▶ The task
Read the records beneath this task and copy every line that contains the string "board".

▶ Data section
- - - - - - -
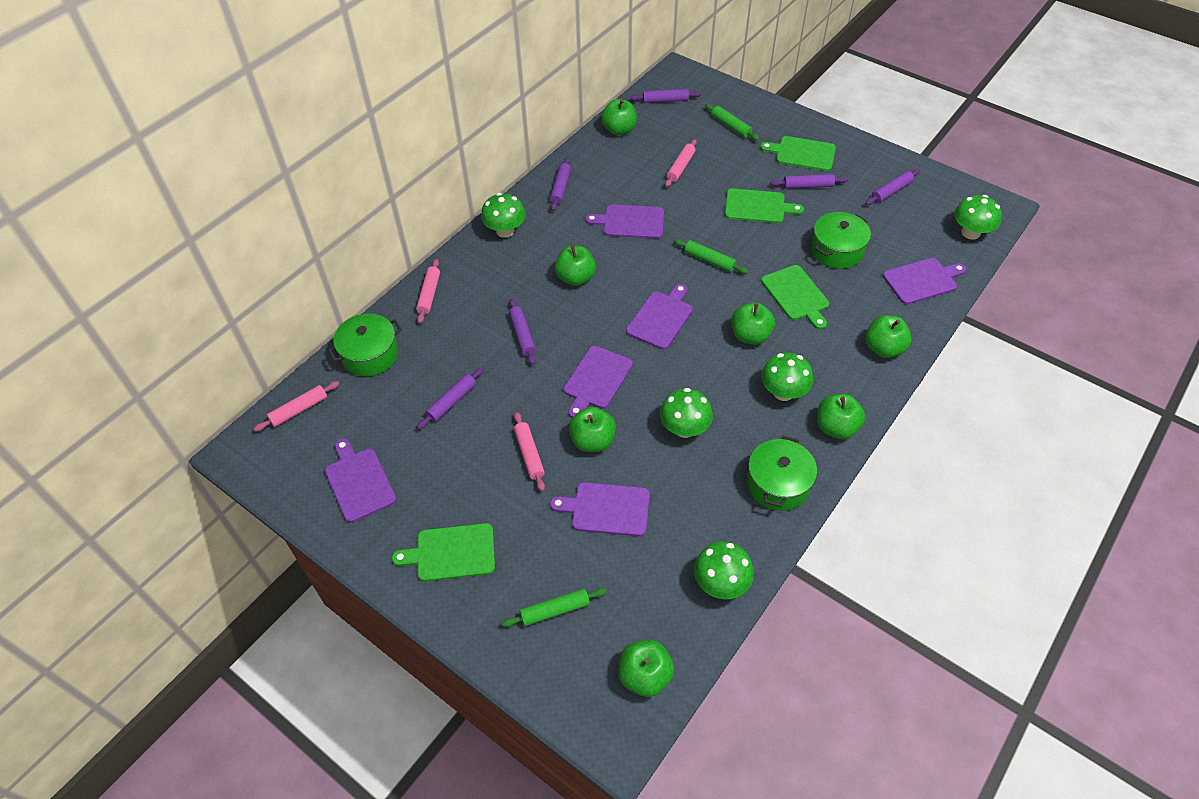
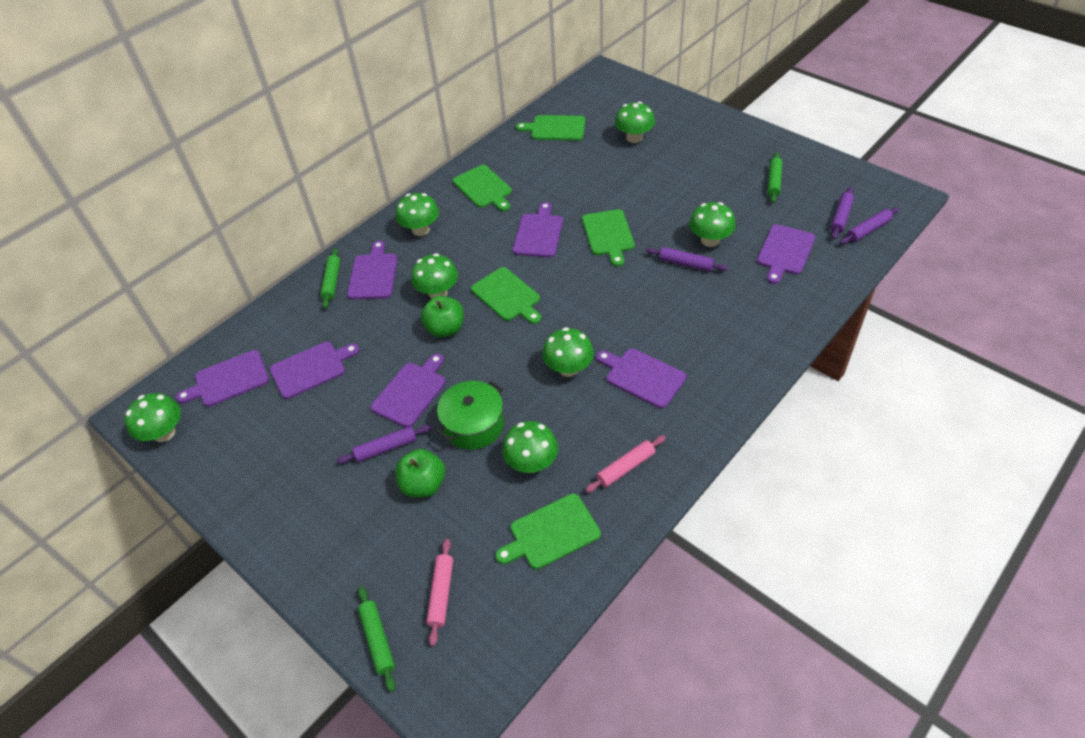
green apple: 7 -> 2
green cutting board: 4 -> 5
green mushroom: 5 -> 7
green pot: 3 -> 1
pink rolling pin: 4 -> 2
purple cutting board: 6 -> 7
purple rolling pin: 6 -> 4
- - - - - - -
▶ Response below
green cutting board: 4 -> 5
purple cutting board: 6 -> 7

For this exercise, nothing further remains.